**Task data**
________________

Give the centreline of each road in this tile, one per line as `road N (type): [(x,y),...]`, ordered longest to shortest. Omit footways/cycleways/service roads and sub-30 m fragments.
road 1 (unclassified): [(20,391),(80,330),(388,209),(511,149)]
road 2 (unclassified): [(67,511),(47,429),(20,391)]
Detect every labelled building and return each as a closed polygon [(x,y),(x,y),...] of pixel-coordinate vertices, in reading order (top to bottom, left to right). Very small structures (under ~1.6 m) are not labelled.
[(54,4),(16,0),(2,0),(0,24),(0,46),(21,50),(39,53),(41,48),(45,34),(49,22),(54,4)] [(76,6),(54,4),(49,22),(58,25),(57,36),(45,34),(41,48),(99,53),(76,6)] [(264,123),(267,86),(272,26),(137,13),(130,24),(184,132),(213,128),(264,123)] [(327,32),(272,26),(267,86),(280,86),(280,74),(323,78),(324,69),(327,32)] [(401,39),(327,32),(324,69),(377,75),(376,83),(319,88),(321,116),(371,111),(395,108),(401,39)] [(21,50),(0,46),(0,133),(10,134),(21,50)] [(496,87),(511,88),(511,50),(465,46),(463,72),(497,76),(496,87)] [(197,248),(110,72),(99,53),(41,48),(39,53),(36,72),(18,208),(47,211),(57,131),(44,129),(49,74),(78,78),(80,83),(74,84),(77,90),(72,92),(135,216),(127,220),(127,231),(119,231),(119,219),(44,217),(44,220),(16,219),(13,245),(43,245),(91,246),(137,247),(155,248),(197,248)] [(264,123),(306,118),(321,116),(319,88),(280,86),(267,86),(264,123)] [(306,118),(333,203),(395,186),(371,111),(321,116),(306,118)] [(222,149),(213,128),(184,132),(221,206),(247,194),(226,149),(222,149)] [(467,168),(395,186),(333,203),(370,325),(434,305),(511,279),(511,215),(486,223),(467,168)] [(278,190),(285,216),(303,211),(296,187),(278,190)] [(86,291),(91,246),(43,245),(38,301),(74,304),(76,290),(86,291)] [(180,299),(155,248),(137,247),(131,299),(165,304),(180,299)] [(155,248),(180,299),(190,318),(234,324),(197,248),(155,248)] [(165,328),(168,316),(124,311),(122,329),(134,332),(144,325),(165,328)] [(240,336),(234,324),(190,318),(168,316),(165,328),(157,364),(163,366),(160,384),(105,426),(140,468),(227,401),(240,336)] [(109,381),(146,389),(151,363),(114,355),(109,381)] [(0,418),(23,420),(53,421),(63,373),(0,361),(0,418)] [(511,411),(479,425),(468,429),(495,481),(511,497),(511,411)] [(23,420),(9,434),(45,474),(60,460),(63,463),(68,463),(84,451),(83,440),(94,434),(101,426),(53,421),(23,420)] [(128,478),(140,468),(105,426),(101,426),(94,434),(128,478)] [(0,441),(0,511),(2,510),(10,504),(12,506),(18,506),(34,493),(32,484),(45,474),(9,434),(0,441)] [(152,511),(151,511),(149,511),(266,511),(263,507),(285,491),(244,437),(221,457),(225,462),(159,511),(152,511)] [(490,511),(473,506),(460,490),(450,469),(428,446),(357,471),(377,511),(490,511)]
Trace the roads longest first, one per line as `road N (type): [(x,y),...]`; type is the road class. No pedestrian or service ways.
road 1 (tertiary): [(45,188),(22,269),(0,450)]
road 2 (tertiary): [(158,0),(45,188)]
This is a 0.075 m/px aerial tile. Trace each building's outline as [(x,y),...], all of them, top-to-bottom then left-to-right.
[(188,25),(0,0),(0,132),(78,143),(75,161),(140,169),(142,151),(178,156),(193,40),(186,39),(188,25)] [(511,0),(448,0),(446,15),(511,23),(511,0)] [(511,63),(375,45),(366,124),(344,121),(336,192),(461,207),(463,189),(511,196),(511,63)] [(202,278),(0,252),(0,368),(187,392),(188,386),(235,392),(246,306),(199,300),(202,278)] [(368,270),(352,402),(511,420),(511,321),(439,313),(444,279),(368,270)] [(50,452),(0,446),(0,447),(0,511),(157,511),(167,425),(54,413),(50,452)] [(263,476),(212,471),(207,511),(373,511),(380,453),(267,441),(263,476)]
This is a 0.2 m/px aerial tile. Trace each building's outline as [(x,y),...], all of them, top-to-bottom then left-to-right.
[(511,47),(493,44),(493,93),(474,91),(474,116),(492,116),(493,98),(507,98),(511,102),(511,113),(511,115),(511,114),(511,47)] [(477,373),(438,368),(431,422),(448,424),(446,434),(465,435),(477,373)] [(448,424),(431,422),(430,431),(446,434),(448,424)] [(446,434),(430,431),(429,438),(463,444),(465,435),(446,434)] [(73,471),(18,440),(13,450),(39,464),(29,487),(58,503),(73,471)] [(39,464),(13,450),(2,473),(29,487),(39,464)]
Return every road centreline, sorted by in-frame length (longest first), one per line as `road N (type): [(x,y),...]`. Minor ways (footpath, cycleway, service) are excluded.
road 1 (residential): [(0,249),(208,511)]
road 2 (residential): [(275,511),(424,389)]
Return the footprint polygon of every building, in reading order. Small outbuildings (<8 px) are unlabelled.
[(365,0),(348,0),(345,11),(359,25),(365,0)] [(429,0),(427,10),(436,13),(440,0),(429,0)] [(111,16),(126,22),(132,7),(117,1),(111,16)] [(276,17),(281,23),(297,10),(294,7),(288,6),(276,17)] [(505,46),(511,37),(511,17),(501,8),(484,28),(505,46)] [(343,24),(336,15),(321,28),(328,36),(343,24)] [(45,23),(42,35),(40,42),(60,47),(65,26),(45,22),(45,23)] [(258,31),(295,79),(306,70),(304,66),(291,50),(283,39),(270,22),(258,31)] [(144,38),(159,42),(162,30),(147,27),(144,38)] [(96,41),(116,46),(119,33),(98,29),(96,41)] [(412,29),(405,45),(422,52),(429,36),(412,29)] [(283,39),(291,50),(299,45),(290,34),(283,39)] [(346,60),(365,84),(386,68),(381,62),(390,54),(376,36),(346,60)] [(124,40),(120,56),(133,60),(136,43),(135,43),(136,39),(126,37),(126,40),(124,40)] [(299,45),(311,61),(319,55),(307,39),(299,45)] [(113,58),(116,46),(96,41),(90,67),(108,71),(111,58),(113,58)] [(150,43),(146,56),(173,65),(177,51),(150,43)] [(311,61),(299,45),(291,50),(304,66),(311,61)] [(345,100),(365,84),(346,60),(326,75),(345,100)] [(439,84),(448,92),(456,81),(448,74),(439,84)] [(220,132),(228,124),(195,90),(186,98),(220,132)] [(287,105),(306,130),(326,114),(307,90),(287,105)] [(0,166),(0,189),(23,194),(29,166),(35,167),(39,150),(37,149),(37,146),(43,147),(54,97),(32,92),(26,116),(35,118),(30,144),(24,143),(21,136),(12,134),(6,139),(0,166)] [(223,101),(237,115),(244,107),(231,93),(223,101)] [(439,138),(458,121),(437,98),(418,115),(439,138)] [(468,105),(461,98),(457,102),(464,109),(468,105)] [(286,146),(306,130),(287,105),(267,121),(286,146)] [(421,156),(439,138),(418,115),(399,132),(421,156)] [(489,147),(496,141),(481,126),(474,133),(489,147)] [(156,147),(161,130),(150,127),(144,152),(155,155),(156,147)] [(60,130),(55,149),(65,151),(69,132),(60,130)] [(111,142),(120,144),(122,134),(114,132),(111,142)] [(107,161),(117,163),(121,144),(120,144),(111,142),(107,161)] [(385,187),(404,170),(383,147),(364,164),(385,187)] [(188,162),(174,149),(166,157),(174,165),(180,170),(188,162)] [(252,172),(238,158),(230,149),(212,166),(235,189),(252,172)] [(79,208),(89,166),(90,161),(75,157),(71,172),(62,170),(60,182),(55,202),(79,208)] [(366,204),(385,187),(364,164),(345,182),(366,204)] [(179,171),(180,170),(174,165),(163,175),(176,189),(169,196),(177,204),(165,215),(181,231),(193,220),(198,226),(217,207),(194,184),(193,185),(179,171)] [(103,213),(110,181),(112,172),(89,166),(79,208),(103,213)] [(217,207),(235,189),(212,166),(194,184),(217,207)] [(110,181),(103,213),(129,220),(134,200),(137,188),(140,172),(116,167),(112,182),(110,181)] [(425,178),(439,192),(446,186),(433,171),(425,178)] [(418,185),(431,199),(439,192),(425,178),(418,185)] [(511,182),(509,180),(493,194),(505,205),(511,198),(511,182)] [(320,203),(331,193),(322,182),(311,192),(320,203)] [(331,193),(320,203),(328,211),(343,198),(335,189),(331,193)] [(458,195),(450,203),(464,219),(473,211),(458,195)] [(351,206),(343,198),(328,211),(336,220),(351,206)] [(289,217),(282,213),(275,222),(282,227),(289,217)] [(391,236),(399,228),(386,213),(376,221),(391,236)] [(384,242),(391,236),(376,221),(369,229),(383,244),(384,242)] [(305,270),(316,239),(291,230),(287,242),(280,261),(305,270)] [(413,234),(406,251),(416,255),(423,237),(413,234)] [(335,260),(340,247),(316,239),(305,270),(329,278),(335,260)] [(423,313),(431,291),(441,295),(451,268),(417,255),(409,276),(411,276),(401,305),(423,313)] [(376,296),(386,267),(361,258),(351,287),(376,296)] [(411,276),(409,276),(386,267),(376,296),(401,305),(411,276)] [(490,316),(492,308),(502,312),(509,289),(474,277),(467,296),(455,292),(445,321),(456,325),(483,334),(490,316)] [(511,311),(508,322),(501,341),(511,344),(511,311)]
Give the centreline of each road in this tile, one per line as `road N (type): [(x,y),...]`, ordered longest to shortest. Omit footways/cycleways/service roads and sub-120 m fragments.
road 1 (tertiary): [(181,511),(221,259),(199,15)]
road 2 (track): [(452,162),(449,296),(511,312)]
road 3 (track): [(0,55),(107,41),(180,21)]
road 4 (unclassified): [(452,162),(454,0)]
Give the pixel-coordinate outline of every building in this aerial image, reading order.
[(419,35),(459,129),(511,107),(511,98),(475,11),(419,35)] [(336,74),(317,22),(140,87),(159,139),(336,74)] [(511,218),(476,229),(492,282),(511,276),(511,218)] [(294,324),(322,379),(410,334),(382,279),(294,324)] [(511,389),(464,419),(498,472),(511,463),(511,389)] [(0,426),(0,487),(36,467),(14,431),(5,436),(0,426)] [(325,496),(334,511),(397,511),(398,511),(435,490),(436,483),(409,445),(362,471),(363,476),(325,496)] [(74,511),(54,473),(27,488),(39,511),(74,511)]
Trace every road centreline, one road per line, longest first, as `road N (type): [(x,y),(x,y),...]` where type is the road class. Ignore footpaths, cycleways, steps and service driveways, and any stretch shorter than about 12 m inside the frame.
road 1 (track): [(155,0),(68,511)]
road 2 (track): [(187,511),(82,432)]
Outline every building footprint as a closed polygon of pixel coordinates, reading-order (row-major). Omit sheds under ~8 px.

________________

Take the rows from the very first line through the line that contains "road 2 (unclassified): [(67,511),(47,429),(20,391)]", and rewrite them as a numbered list with any blank lines left out.

1. Give the centreline of each road in this tile, one per line as `road N (type): [(x,y),...]`, ordered longest to shortest. Omit footways/cycleways/service roads and sub-30 m fragments.
2. road 1 (unclassified): [(20,391),(80,330),(388,209),(511,149)]
3. road 2 (unclassified): [(67,511),(47,429),(20,391)]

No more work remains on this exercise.